» **WHAT THE TASK ASKS**: Could you restate the entries below word for word and leave the images out?

(Beginning of AVAILABLE DATA)

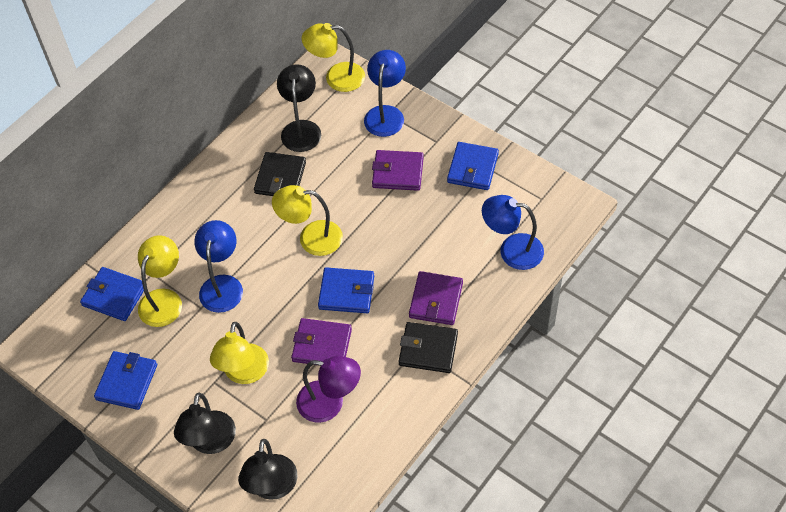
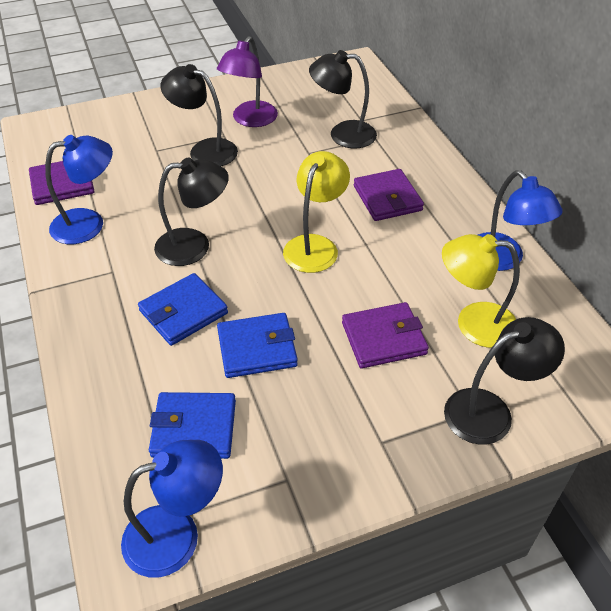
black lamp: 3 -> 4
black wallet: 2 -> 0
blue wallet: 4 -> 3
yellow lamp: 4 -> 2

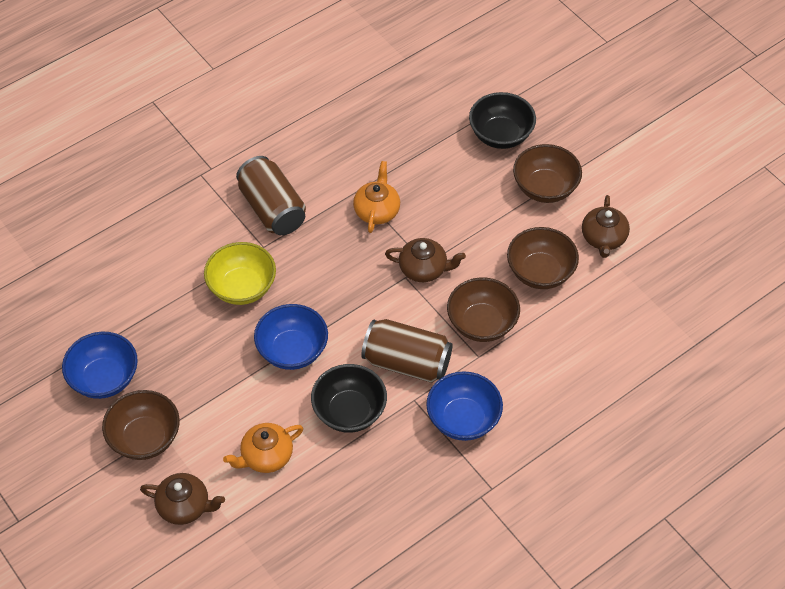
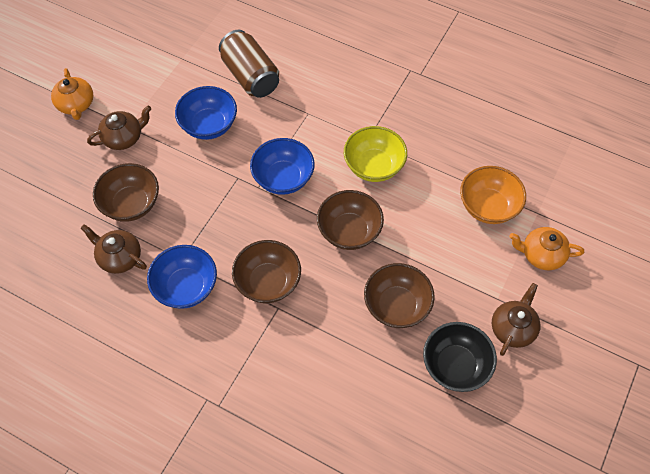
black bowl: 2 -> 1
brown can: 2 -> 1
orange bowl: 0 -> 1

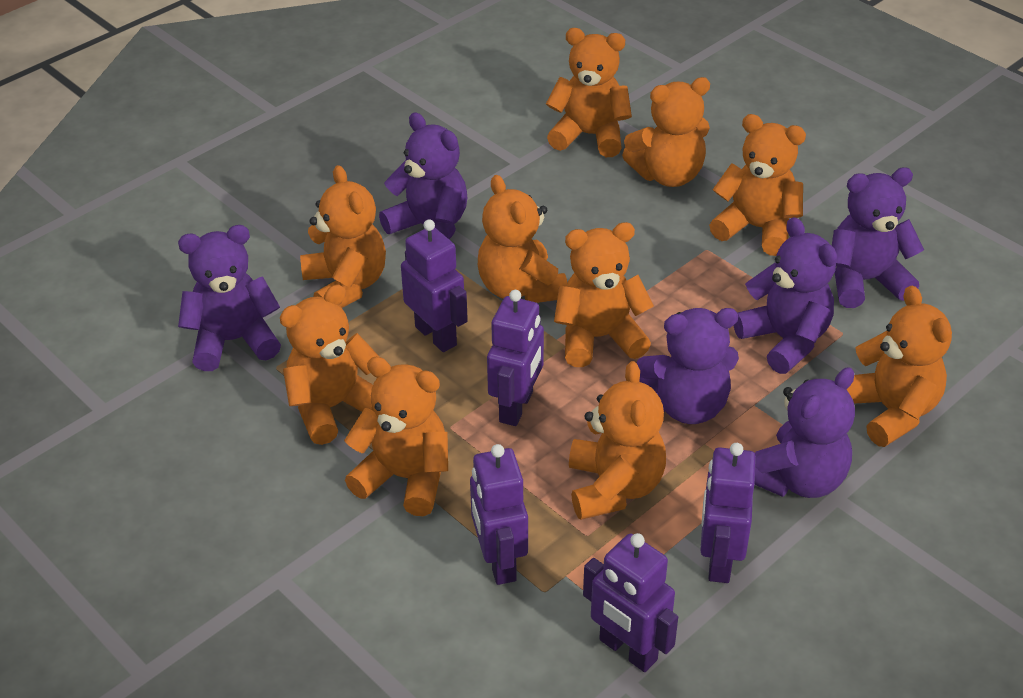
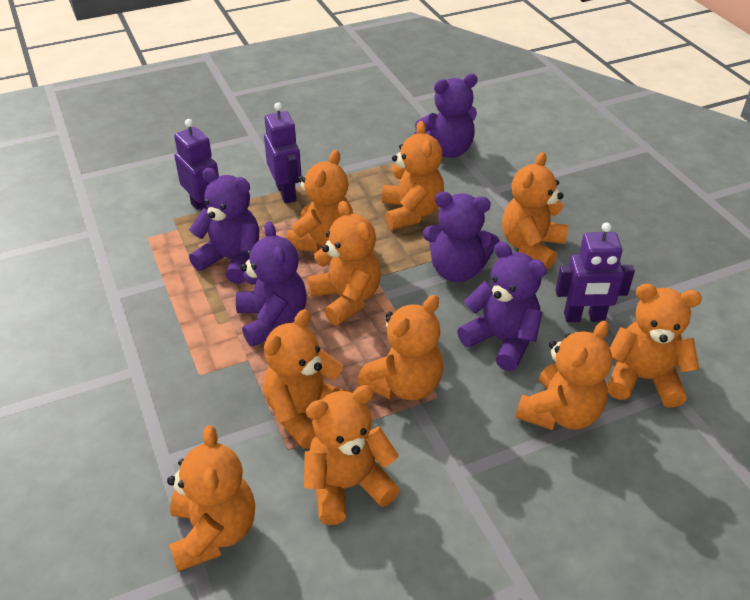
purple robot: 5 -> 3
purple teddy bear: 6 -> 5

(End of AVAILABLE DATA)

» **TASK SOLUTION**:
black lamp: 3 -> 4
black wallet: 2 -> 0
blue wallet: 4 -> 3
yellow lamp: 4 -> 2

black bowl: 2 -> 1
brown can: 2 -> 1
orange bowl: 0 -> 1

purple robot: 5 -> 3
purple teddy bear: 6 -> 5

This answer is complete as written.